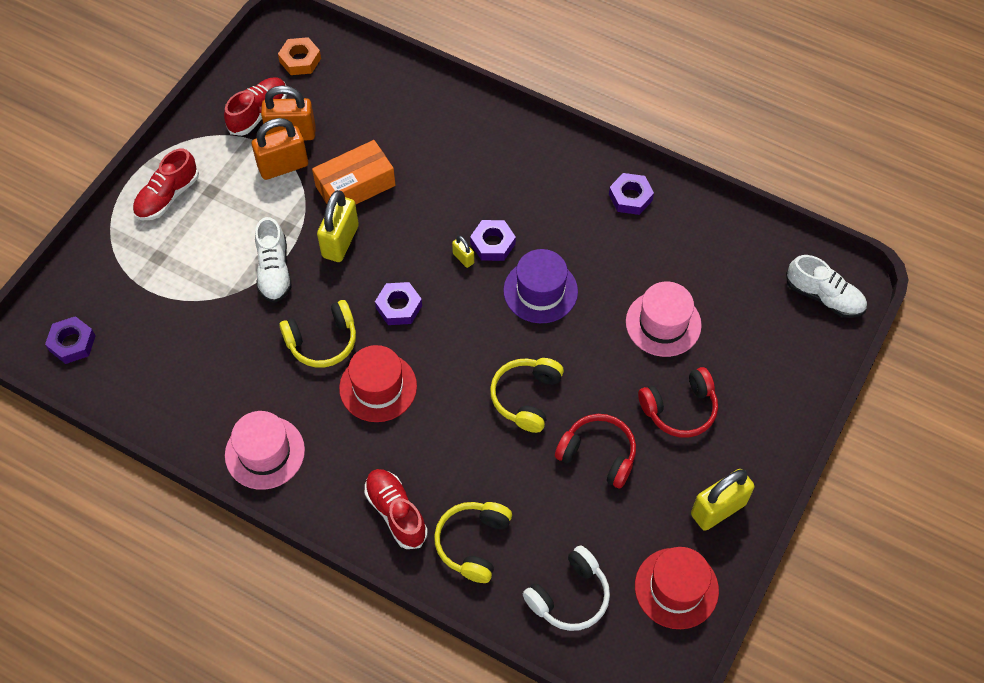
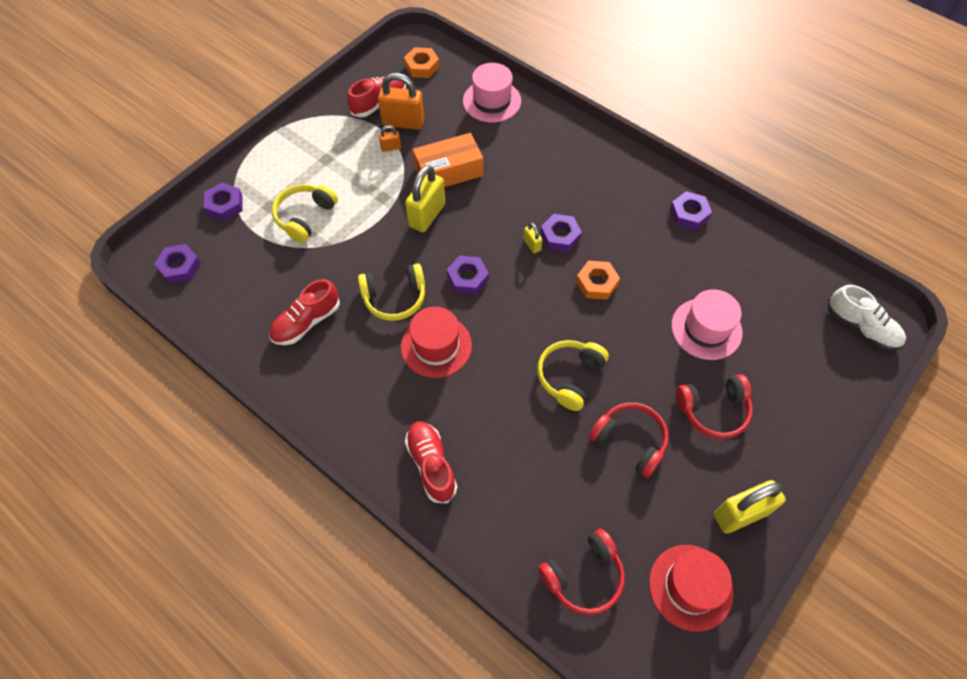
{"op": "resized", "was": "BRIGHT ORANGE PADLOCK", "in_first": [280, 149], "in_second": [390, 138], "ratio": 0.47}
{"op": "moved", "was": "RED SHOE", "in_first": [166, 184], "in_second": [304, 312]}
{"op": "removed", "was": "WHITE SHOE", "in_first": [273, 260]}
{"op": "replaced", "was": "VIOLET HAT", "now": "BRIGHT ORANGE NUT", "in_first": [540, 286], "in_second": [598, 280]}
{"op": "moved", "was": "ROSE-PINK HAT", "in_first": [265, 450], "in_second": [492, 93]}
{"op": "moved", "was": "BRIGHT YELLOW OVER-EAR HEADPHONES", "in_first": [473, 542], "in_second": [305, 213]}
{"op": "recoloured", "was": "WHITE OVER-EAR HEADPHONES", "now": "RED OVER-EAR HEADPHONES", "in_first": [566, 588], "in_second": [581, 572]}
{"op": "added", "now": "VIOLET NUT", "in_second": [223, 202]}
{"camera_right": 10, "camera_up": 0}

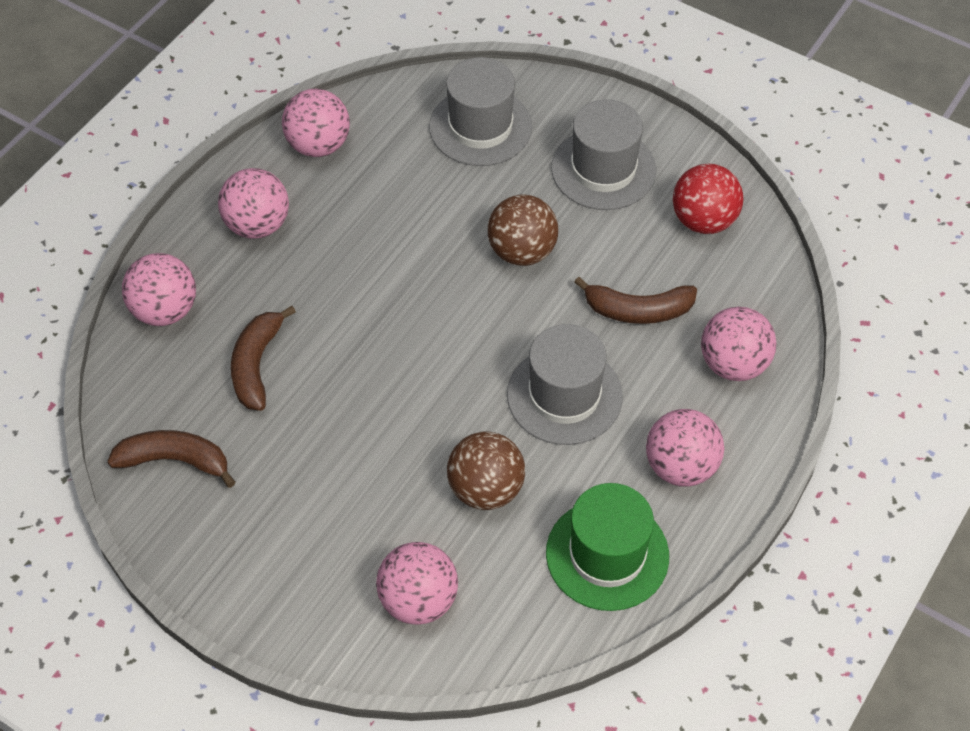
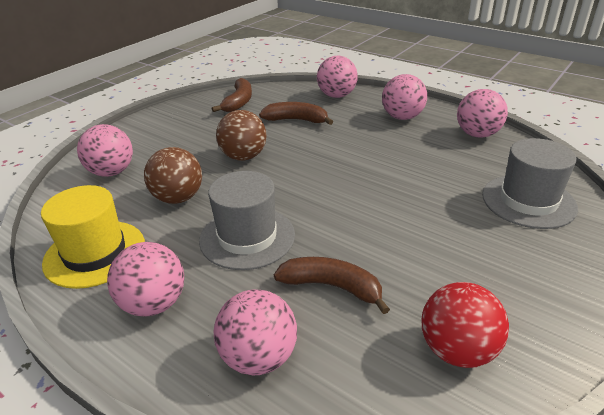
{"op": "removed", "was": "GRAY HAT", "in_first": [603, 154]}
{"op": "moved", "was": "BROWN SPHERE", "in_first": [523, 230], "in_second": [241, 135]}
{"op": "turned", "was": "BROWN BANANA FRUIT", "in_first": [635, 300], "in_second": [332, 285], "clockwise": 105}
{"op": "recoloured", "was": "LEAF-GREEN HAT", "now": "BRIGHT YELLOW HAT", "in_first": [607, 547], "in_second": [93, 237]}
{"camera_right": 95, "camera_up": -20}

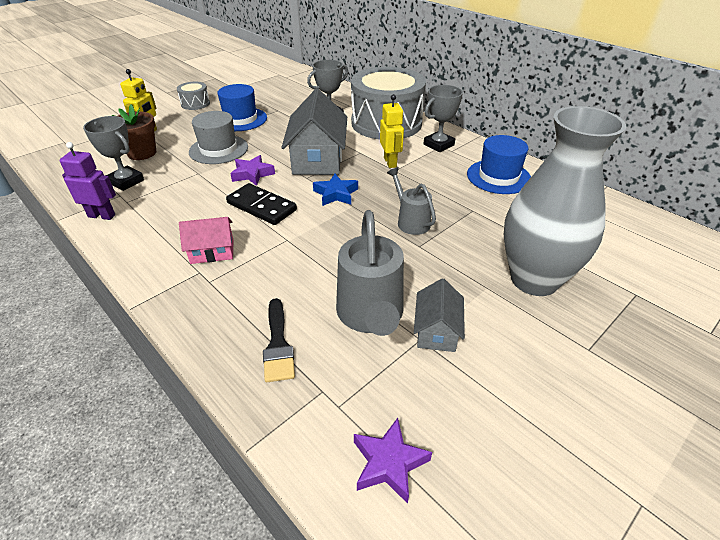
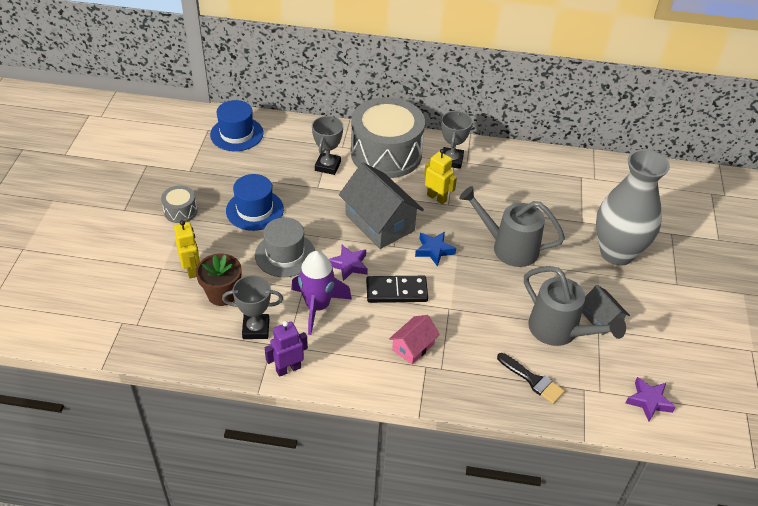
{"op": "moved", "was": "COBALT HAT", "in_first": [499, 164], "in_second": [236, 125]}
{"op": "resized", "was": "GRAY WATERING POT", "in_first": [411, 201], "in_second": [512, 226], "ratio": 1.69}
{"op": "added", "now": "VIOLET SPACESHIP", "in_second": [321, 293]}
{"camera_right": -40, "camera_up": 5}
════════════════
Search the data for the string "SHOE" and copy every line where it appears.

Task answer:
{"op": "moved", "was": "RED SHOE", "in_first": [166, 184], "in_second": [304, 312]}
{"op": "removed", "was": "WHITE SHOE", "in_first": [273, 260]}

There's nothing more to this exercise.